======== RECORDED DATA ========

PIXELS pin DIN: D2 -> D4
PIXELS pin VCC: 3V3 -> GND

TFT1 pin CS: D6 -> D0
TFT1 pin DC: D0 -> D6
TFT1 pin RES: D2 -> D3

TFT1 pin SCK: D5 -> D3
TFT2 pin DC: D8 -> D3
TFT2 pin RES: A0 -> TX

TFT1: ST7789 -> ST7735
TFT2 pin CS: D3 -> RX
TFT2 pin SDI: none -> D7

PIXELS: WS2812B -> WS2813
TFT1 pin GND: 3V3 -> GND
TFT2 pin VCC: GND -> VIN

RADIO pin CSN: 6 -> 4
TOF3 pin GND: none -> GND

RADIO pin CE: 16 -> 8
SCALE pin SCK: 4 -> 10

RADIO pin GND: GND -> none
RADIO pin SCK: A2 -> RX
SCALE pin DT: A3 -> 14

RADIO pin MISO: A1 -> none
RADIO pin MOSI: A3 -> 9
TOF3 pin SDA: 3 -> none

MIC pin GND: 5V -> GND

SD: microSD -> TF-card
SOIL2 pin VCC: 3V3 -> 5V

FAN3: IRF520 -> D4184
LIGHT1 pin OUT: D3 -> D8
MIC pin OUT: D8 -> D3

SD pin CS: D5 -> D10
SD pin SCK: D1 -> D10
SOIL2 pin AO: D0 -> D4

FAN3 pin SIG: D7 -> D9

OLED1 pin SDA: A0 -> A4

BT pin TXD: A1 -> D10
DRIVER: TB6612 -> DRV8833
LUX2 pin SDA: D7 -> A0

========

--- WORK ITEM ---
Retype, without any change, the lines from the one containing "SD pin SCK: D1 -> D10" through the final line of the material above, and no others.

--- SOLUTION ---
SD pin SCK: D1 -> D10
SOIL2 pin AO: D0 -> D4

FAN3 pin SIG: D7 -> D9

OLED1 pin SDA: A0 -> A4

BT pin TXD: A1 -> D10
DRIVER: TB6612 -> DRV8833
LUX2 pin SDA: D7 -> A0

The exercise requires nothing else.